Material for the task —
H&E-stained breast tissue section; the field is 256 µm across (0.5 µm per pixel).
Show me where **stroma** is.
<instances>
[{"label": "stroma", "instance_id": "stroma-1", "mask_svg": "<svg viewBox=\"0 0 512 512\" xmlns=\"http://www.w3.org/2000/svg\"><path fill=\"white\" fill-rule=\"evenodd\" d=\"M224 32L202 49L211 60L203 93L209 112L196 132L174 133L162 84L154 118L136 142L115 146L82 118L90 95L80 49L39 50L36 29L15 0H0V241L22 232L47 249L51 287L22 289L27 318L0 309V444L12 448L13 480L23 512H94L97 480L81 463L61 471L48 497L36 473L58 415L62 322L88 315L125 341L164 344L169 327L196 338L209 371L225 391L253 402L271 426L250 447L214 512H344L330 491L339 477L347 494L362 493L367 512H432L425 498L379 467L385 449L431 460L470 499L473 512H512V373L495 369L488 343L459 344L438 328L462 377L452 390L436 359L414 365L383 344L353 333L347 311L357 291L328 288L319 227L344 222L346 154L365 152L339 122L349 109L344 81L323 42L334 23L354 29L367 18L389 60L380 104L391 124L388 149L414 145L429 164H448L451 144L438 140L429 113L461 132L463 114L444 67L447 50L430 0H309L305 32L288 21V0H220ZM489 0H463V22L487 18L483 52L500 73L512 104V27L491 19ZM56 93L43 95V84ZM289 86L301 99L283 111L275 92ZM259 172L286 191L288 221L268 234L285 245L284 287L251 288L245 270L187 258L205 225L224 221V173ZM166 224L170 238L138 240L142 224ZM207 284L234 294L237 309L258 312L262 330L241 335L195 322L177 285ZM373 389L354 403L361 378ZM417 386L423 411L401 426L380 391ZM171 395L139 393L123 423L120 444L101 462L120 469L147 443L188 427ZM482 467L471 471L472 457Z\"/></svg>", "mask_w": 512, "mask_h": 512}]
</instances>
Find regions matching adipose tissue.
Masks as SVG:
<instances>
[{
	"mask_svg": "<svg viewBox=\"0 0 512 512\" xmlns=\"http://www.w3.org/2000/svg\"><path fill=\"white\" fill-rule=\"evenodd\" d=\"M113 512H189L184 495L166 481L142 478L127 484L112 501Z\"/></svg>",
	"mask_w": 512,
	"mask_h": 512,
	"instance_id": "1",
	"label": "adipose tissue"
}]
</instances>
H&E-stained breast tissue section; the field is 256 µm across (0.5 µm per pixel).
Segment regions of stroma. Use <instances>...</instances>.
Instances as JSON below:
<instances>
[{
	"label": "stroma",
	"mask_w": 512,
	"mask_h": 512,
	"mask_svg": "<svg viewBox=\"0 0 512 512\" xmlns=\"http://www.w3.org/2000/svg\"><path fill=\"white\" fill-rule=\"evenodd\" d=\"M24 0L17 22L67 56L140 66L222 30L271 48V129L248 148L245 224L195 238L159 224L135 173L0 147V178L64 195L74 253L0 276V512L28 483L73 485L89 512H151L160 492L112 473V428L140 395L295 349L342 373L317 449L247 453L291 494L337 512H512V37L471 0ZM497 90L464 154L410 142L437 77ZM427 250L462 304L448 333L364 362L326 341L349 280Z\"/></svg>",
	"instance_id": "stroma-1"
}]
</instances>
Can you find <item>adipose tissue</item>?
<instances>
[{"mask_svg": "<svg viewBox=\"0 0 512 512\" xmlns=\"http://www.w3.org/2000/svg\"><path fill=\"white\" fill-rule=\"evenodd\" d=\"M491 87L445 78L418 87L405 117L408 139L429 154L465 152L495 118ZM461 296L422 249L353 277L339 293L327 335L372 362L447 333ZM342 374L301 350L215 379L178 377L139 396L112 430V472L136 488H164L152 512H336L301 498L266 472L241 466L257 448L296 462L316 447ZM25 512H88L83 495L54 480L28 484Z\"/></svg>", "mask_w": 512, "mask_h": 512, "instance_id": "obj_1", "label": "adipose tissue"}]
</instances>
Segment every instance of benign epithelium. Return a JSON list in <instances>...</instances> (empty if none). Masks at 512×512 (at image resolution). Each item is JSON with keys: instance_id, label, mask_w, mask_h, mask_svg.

What you are asked to do — Write out each line of the data above again, exactly as given.

Final result —
H&E-stained breast tissue section; the field is 256 µm across (0.5 µm per pixel).
Show me where **stroma** is.
<instances>
[{"label": "stroma", "instance_id": "stroma-1", "mask_svg": "<svg viewBox=\"0 0 512 512\" xmlns=\"http://www.w3.org/2000/svg\"><path fill=\"white\" fill-rule=\"evenodd\" d=\"M224 32L202 49L211 60L203 93L209 112L196 132L174 133L162 84L154 118L136 142L115 146L82 118L90 95L80 49L39 50L36 29L15 0H0V241L22 232L47 249L51 287L22 289L27 318L0 309V444L12 448L13 480L23 512H94L97 480L81 463L61 471L48 497L36 473L58 415L62 322L88 315L125 341L164 344L169 327L196 338L209 371L225 391L253 402L271 426L250 447L214 512H344L330 491L339 477L347 494L362 493L367 512H432L425 498L379 467L385 449L431 460L470 499L473 512H512V373L495 369L488 343L459 344L438 328L462 377L452 390L436 359L414 365L383 344L353 333L347 311L357 291L328 288L319 227L344 222L346 154L365 152L339 122L349 109L344 81L323 42L334 23L354 29L367 18L389 60L380 104L391 124L388 149L414 145L429 164H448L451 144L438 140L429 113L461 132L463 114L444 67L447 50L430 0H309L305 32L288 21V0H220ZM489 0H463V22L487 18L483 52L500 73L512 104V27L491 19ZM56 93L43 95V84ZM289 86L301 99L283 111L275 92ZM259 172L286 191L288 221L268 234L285 245L284 287L251 288L245 270L187 258L205 225L224 221V173ZM166 224L170 238L138 240L142 224ZM207 284L234 294L237 309L258 312L262 330L241 335L195 322L177 285ZM373 389L354 403L361 378ZM417 386L423 411L401 426L380 391ZM171 395L139 393L123 423L120 444L101 462L120 469L147 443L188 427ZM482 467L471 471L472 457Z\"/></svg>", "mask_w": 512, "mask_h": 512}]
</instances>
Find regions matching adipose tissue.
Masks as SVG:
<instances>
[{
	"mask_svg": "<svg viewBox=\"0 0 512 512\" xmlns=\"http://www.w3.org/2000/svg\"><path fill=\"white\" fill-rule=\"evenodd\" d=\"M113 512H189L184 495L166 481L142 478L127 484L112 501Z\"/></svg>",
	"mask_w": 512,
	"mask_h": 512,
	"instance_id": "1",
	"label": "adipose tissue"
}]
</instances>
H&E-stained breast tissue section; the field is 256 µm across (0.5 µm per pixel).
Segment regions of stroma. Use <instances>...</instances>.
Instances as JSON below:
<instances>
[{
	"label": "stroma",
	"mask_w": 512,
	"mask_h": 512,
	"mask_svg": "<svg viewBox=\"0 0 512 512\" xmlns=\"http://www.w3.org/2000/svg\"><path fill=\"white\" fill-rule=\"evenodd\" d=\"M24 0L17 22L67 56L140 66L222 30L271 48V129L248 148L245 224L195 238L159 224L135 173L0 147V178L64 195L74 253L0 276V512L28 483L73 485L89 512H151L160 492L112 473V428L140 395L295 349L342 373L317 449L247 453L291 494L337 512H512V37L471 0ZM497 90L464 154L410 142L437 77ZM427 250L462 304L448 333L364 362L326 341L349 280Z\"/></svg>",
	"instance_id": "stroma-1"
}]
</instances>
Can you find <item>adipose tissue</item>?
<instances>
[{"mask_svg": "<svg viewBox=\"0 0 512 512\" xmlns=\"http://www.w3.org/2000/svg\"><path fill=\"white\" fill-rule=\"evenodd\" d=\"M491 87L445 78L418 87L405 117L408 139L429 154L465 152L495 118ZM461 296L422 249L353 277L339 293L327 335L372 362L447 333ZM342 374L301 350L215 379L178 377L139 396L112 430V472L136 488H164L152 512H336L301 498L266 472L241 466L257 448L296 462L316 447ZM25 512H88L83 495L54 480L28 484Z\"/></svg>", "mask_w": 512, "mask_h": 512, "instance_id": "obj_1", "label": "adipose tissue"}]
</instances>
Segment every instance of benign epithelium. Return a JSON list in <instances>...</instances> (empty if none). Masks at 512×512 (at image resolution). Each item is JSON with keys: instance_id, label, mask_w, mask_h, mask_svg.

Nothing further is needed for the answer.